Items from a dataset
= = = = = = =

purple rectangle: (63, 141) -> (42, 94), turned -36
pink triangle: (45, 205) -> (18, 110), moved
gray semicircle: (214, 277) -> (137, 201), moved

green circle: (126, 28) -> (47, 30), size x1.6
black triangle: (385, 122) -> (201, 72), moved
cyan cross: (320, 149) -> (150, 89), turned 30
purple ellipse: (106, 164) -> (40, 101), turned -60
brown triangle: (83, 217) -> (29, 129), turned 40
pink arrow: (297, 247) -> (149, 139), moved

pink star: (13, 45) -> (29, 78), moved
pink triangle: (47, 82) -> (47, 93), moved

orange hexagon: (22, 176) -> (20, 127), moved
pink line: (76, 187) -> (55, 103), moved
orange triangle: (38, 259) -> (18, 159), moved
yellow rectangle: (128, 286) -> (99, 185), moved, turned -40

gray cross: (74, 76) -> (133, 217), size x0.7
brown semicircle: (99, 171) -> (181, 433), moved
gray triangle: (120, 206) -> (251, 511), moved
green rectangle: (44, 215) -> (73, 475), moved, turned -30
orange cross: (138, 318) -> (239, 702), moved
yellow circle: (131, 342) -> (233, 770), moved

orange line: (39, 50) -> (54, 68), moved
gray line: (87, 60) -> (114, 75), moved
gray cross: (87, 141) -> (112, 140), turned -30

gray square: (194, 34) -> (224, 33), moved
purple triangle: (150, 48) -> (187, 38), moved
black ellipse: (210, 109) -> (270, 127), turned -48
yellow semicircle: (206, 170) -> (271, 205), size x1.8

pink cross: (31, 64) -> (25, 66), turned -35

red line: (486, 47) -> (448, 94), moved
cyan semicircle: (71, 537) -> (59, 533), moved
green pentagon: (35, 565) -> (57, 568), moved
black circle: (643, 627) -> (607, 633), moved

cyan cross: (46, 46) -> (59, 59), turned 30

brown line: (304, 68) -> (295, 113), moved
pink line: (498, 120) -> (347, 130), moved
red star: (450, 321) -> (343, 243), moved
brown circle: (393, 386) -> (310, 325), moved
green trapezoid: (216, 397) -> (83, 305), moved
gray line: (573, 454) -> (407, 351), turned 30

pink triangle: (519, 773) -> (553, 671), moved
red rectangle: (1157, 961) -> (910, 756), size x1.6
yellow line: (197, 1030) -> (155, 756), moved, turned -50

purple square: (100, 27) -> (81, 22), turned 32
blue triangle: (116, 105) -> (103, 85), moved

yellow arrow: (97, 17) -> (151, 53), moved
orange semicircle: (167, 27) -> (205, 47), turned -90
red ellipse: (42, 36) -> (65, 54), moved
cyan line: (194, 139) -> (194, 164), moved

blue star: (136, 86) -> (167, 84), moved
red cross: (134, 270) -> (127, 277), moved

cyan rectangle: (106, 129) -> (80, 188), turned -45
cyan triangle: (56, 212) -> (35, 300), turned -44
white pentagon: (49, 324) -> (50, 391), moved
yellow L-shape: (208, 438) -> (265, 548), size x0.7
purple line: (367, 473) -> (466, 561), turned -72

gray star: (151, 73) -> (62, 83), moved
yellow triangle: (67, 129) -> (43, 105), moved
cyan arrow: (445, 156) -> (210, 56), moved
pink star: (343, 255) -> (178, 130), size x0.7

= = = = = = =

▶ Task directions
Would you print exactly, and only, the lines of the data above from the line with "gray cross: (87, 141)" through the line with "white pentagon: (49, 324) -> (50, 391), moved", inclusive?

▶ Solution to this task
gray cross: (87, 141) -> (112, 140), turned -30

gray square: (194, 34) -> (224, 33), moved
purple triangle: (150, 48) -> (187, 38), moved
black ellipse: (210, 109) -> (270, 127), turned -48
yellow semicircle: (206, 170) -> (271, 205), size x1.8

pink cross: (31, 64) -> (25, 66), turned -35

red line: (486, 47) -> (448, 94), moved
cyan semicircle: (71, 537) -> (59, 533), moved
green pentagon: (35, 565) -> (57, 568), moved
black circle: (643, 627) -> (607, 633), moved

cyan cross: (46, 46) -> (59, 59), turned 30

brown line: (304, 68) -> (295, 113), moved
pink line: (498, 120) -> (347, 130), moved
red star: (450, 321) -> (343, 243), moved
brown circle: (393, 386) -> (310, 325), moved
green trapezoid: (216, 397) -> (83, 305), moved
gray line: (573, 454) -> (407, 351), turned 30

pink triangle: (519, 773) -> (553, 671), moved
red rectangle: (1157, 961) -> (910, 756), size x1.6
yellow line: (197, 1030) -> (155, 756), moved, turned -50

purple square: (100, 27) -> (81, 22), turned 32
blue triangle: (116, 105) -> (103, 85), moved

yellow arrow: (97, 17) -> (151, 53), moved
orange semicircle: (167, 27) -> (205, 47), turned -90
red ellipse: (42, 36) -> (65, 54), moved
cyan line: (194, 139) -> (194, 164), moved

blue star: (136, 86) -> (167, 84), moved
red cross: (134, 270) -> (127, 277), moved

cyan rectangle: (106, 129) -> (80, 188), turned -45
cyan triangle: (56, 212) -> (35, 300), turned -44
white pentagon: (49, 324) -> (50, 391), moved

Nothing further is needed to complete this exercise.